- [Prompt]
List all lines of the data containing the word "white".

- [Provided data]
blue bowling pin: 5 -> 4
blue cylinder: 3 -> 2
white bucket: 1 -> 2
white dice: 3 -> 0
* * *
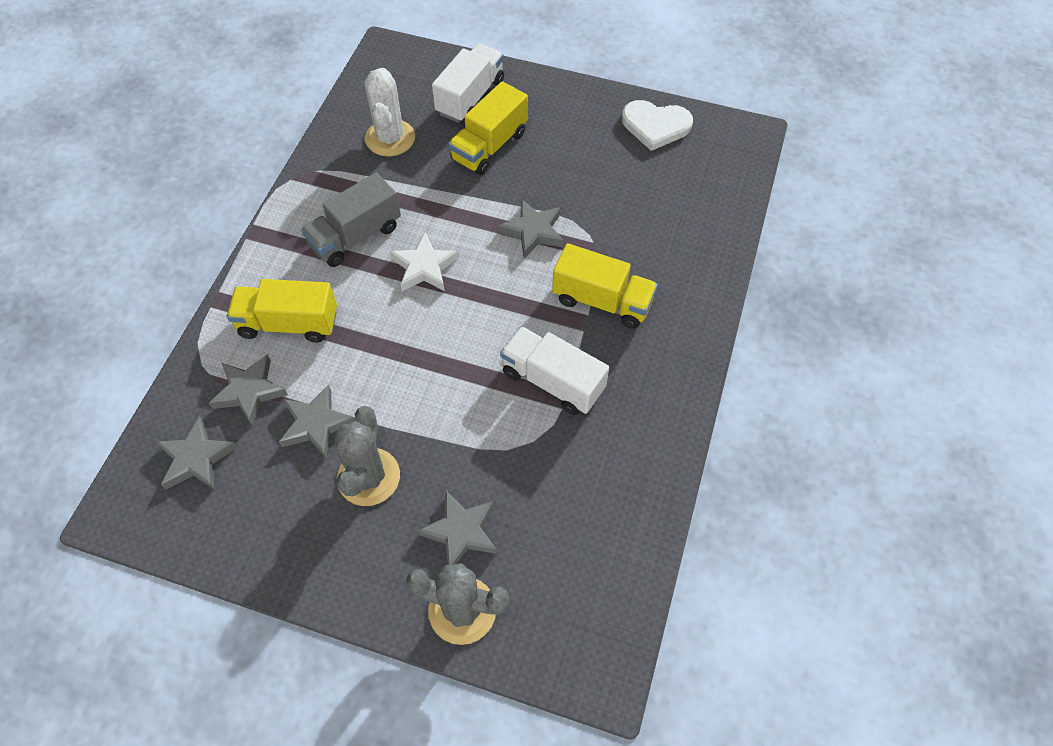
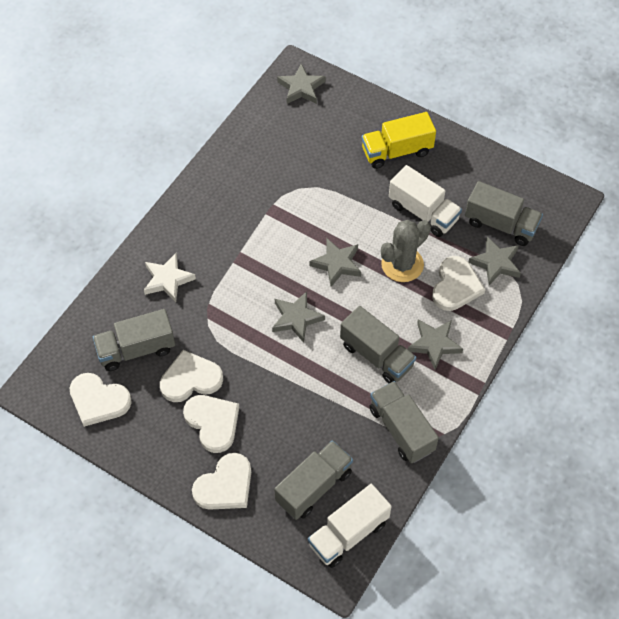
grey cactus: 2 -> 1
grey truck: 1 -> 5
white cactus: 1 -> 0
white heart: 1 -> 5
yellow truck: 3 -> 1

- [Task answer]
white bucket: 1 -> 2
white dice: 3 -> 0
white cactus: 1 -> 0
white heart: 1 -> 5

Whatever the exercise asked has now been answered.